The answer must consist of every line below that contains the word "flashlight".

-- -- --

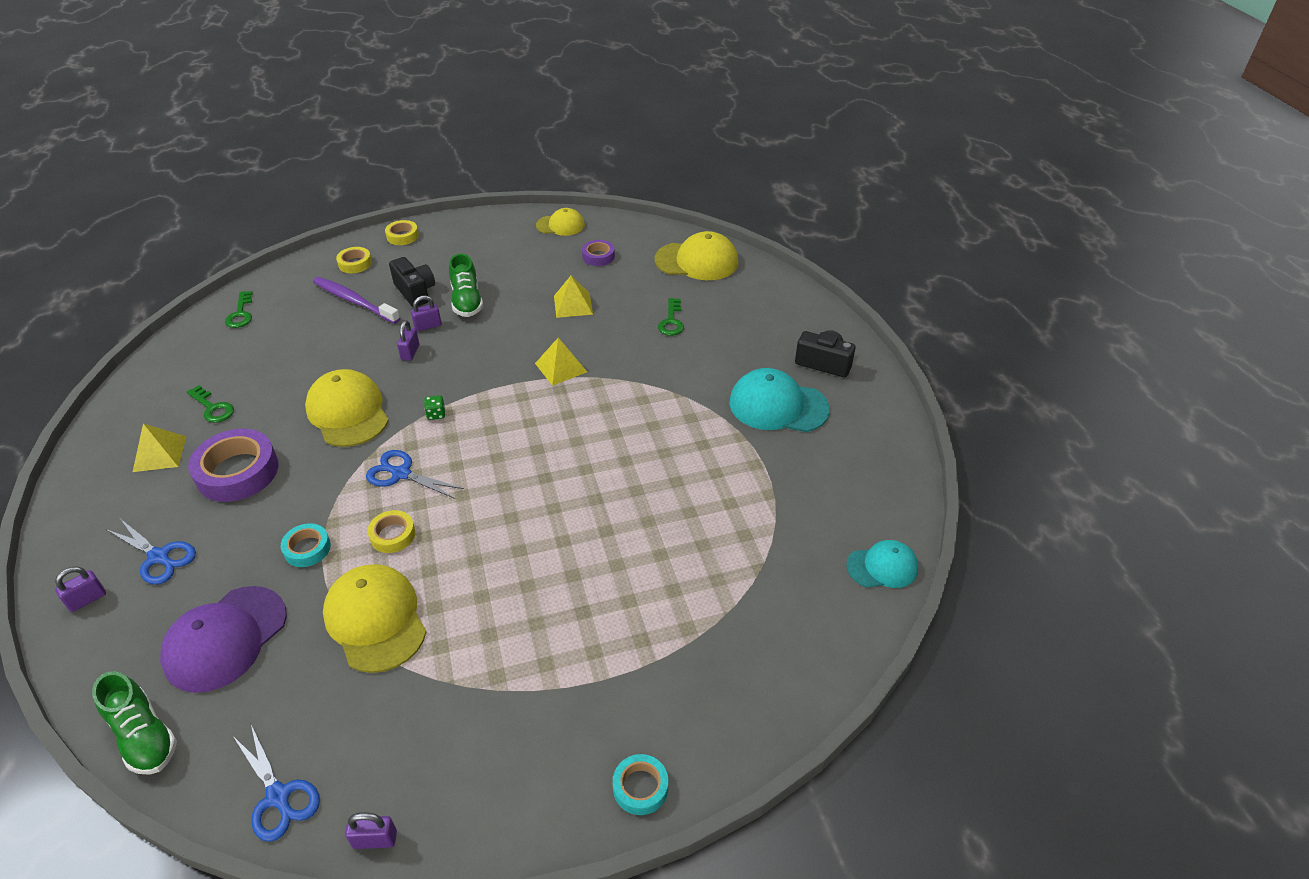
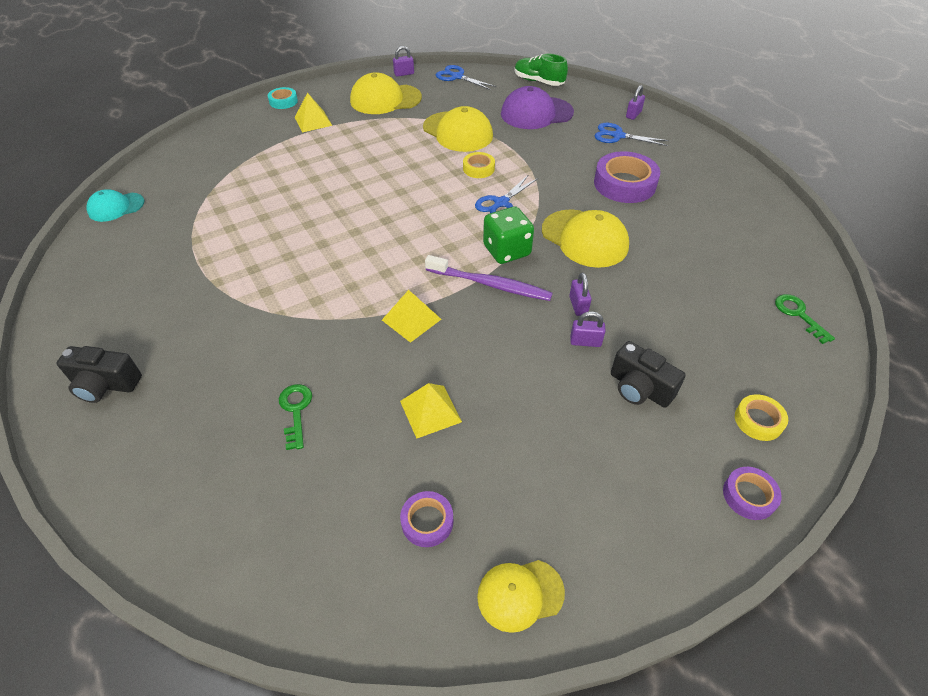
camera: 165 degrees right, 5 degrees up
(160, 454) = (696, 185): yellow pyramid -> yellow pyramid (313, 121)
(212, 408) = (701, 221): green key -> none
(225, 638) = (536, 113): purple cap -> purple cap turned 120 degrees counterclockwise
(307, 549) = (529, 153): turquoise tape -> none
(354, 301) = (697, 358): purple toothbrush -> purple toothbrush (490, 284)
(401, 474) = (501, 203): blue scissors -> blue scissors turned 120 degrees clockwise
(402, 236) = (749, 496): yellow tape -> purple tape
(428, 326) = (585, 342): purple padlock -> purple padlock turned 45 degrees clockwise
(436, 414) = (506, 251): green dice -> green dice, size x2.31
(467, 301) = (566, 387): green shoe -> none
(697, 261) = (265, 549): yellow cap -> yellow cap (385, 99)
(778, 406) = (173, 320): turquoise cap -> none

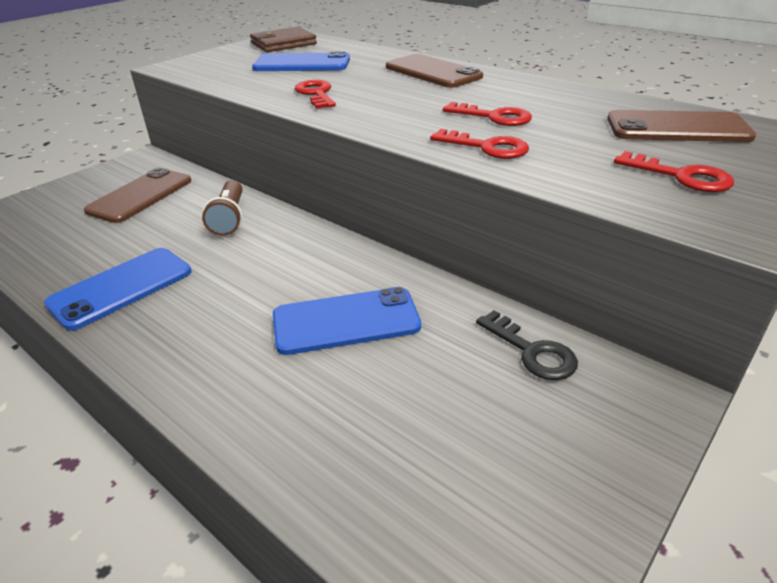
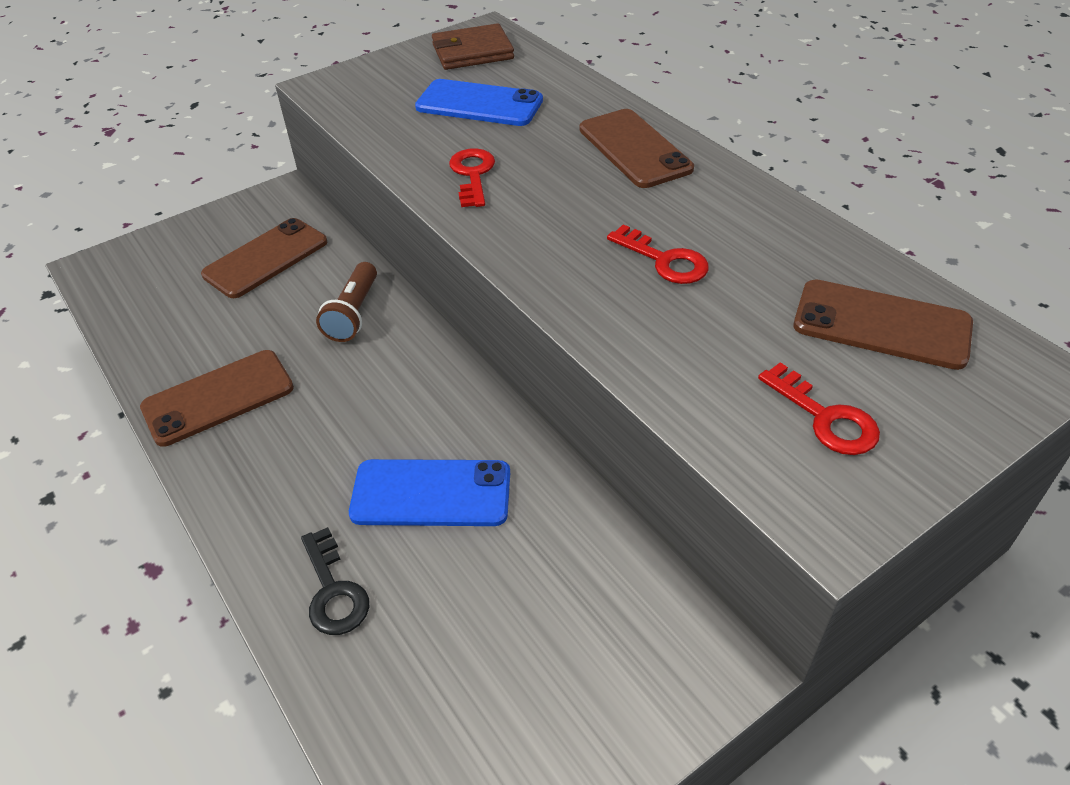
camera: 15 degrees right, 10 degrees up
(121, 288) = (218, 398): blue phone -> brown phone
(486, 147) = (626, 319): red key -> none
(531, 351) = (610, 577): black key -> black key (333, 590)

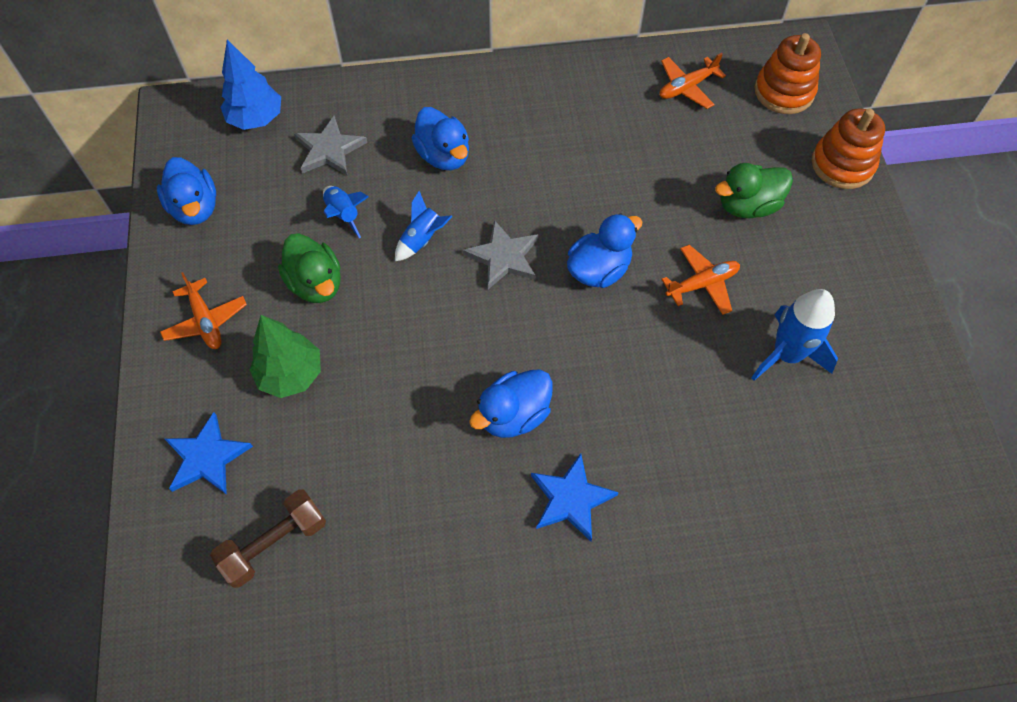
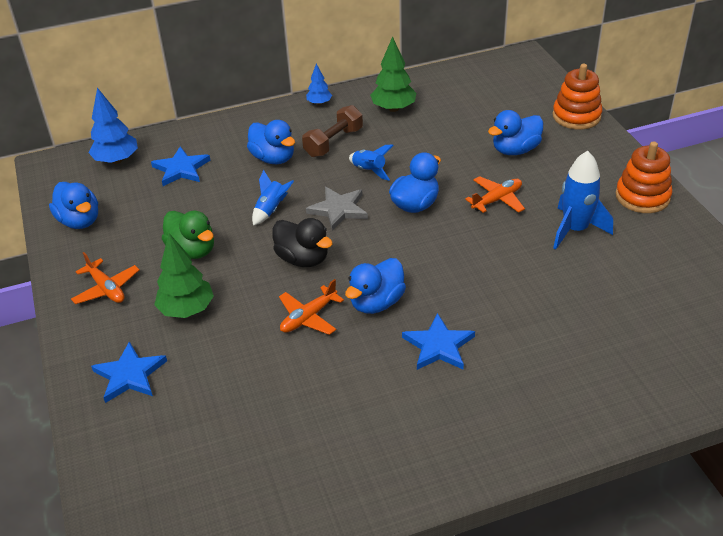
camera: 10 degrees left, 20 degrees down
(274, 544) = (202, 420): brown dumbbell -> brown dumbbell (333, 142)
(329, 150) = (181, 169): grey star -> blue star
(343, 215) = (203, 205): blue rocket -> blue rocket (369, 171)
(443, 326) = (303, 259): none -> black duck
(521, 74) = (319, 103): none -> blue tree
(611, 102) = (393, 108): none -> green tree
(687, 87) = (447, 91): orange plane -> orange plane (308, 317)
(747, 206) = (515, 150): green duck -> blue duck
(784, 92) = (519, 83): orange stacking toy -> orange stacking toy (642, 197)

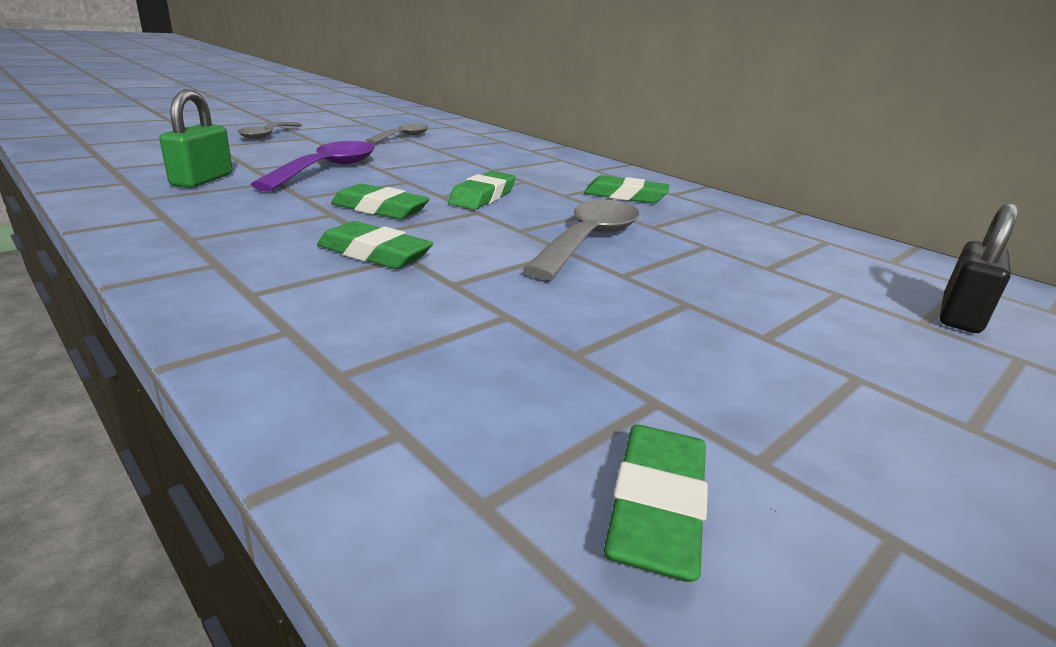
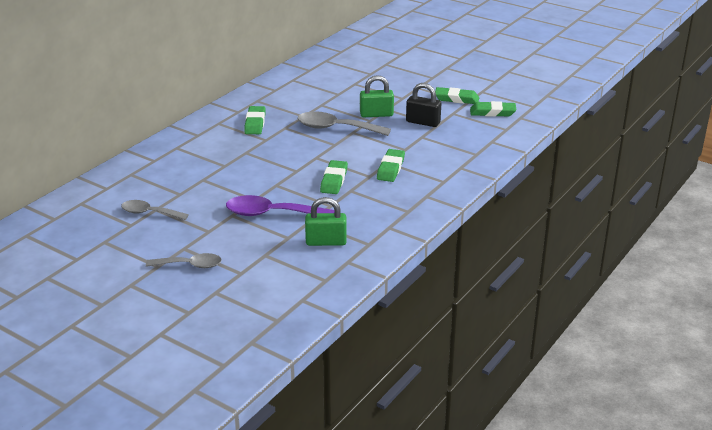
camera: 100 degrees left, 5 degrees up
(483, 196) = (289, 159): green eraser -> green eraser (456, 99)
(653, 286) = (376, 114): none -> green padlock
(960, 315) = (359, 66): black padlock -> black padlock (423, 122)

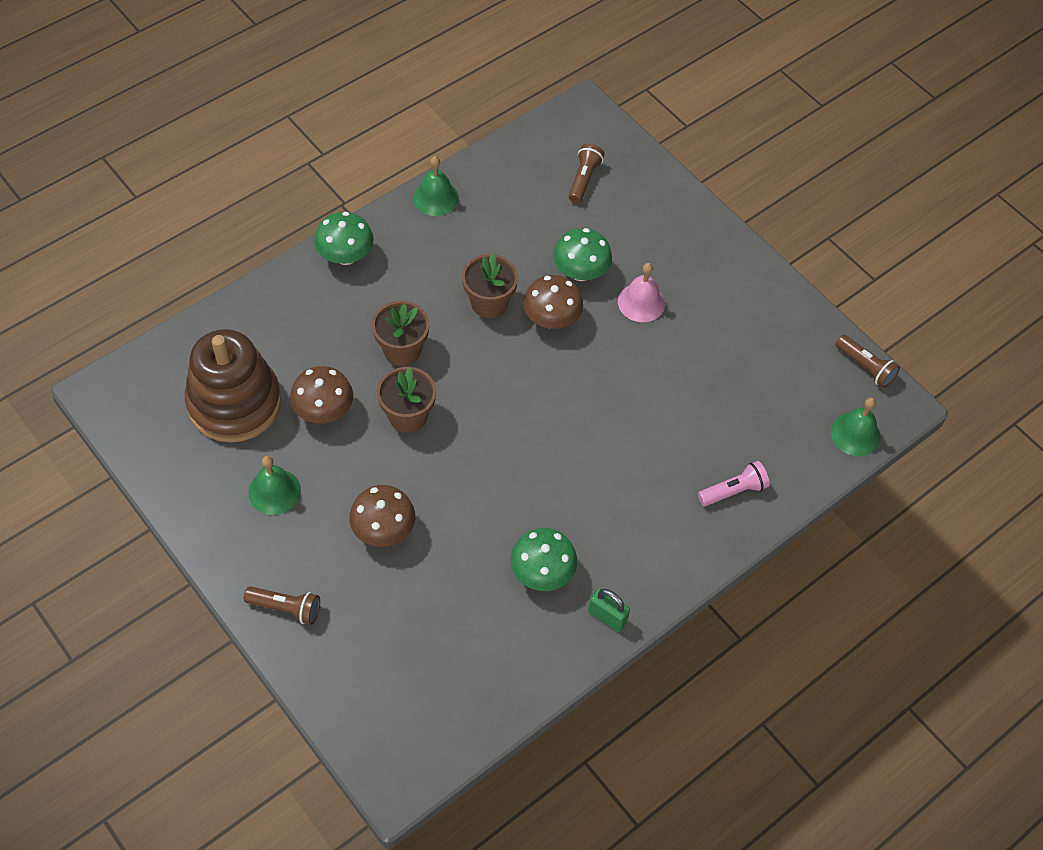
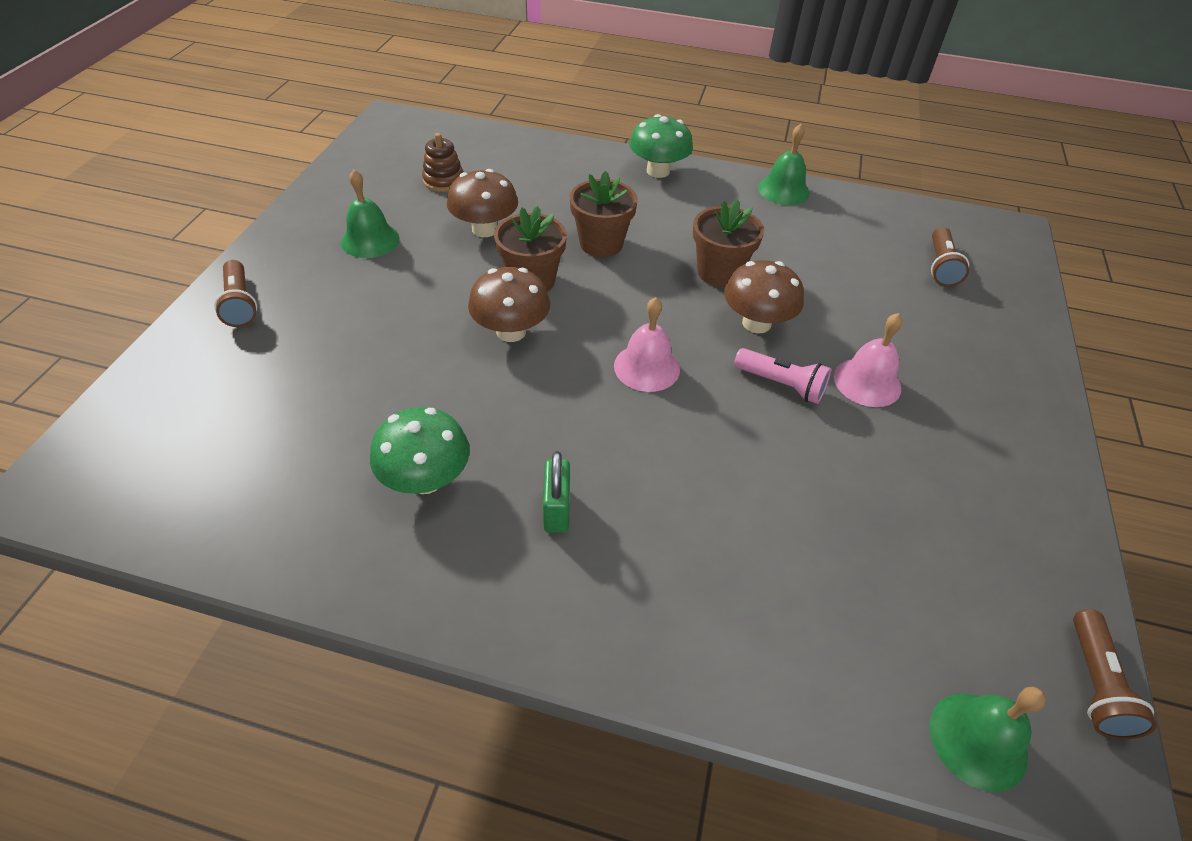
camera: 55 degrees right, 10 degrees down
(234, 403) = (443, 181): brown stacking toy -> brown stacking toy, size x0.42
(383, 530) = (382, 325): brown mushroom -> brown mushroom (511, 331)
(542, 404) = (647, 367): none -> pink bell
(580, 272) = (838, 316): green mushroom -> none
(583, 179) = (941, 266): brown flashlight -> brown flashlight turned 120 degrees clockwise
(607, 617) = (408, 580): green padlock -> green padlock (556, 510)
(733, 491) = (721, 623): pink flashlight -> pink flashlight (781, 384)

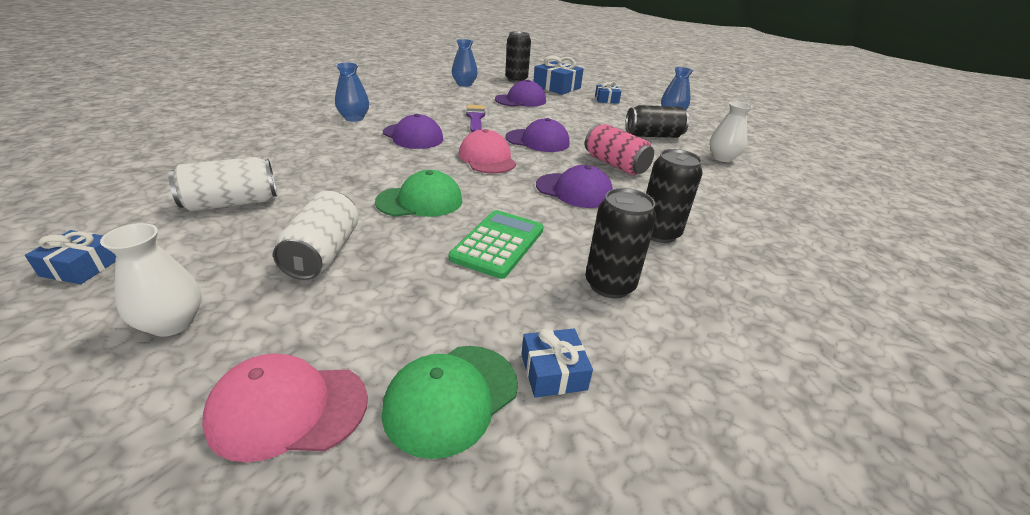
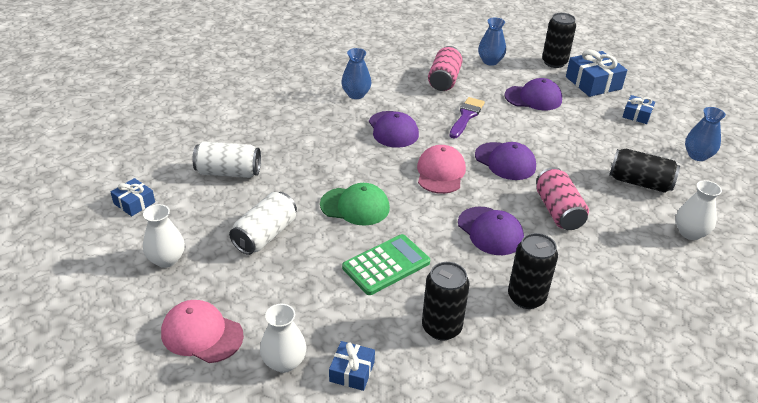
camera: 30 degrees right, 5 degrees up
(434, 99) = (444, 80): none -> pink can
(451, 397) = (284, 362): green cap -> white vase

-- -- --

■ **ANSWER FOR THIS EXERCISE**
(583, 179) = (941, 266): brown flashlight -> brown flashlight turned 120 degrees clockwise
(733, 491) = (721, 623): pink flashlight -> pink flashlight (781, 384)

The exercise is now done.